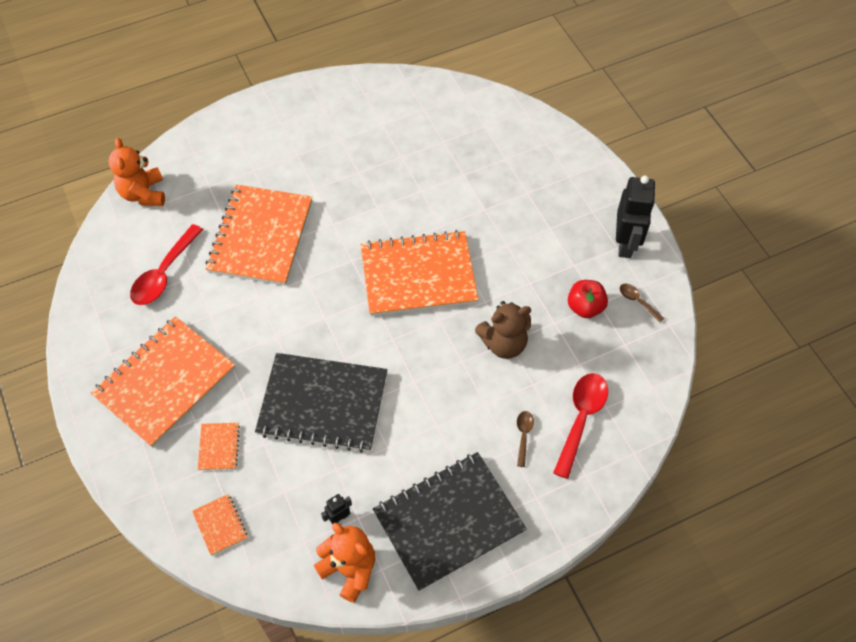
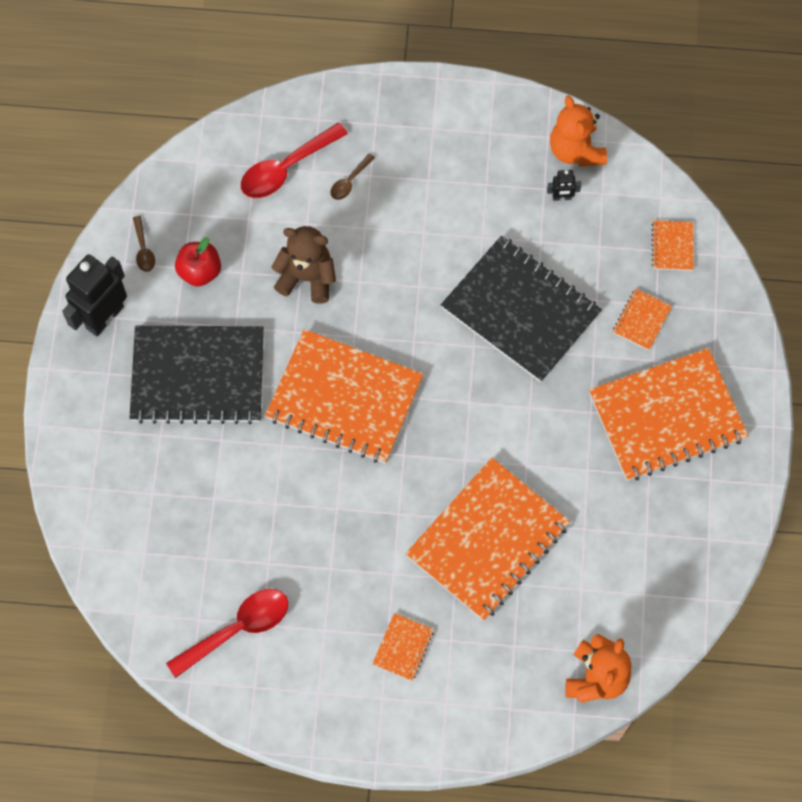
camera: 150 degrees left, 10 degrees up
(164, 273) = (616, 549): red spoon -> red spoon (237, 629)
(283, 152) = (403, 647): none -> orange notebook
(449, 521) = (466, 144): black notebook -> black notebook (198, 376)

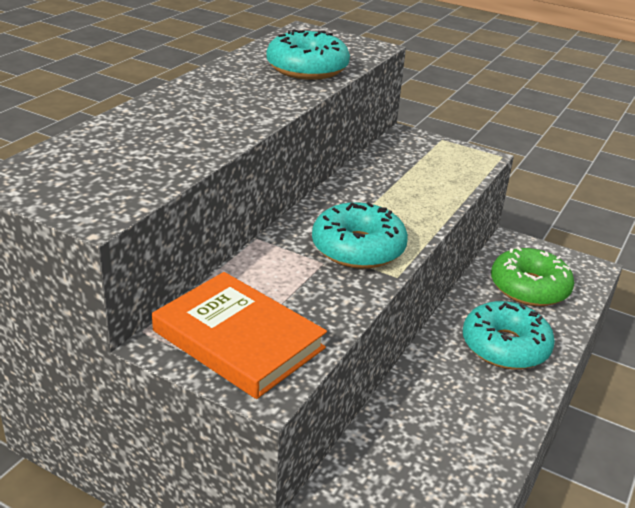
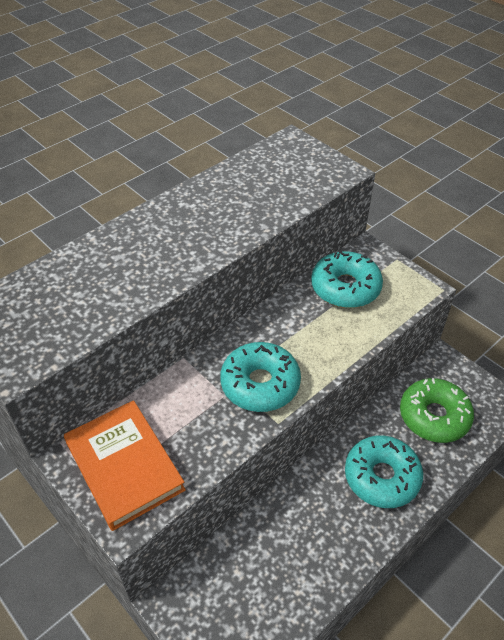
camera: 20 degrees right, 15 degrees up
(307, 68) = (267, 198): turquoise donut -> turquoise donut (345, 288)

+++

DIRECTIONS: Repeat the records word for word and drop any pictures.

RESULT OF THE TASK:
camera: 150 degrees left, 10 degrees up
(164, 273) = (616, 549): red spoon -> red spoon (237, 629)
(283, 152) = (403, 647): none -> orange notebook
(449, 521) = (466, 144): black notebook -> black notebook (198, 376)

camera: 20 degrees right, 15 degrees up
(307, 68) = (267, 198): turquoise donut -> turquoise donut (345, 288)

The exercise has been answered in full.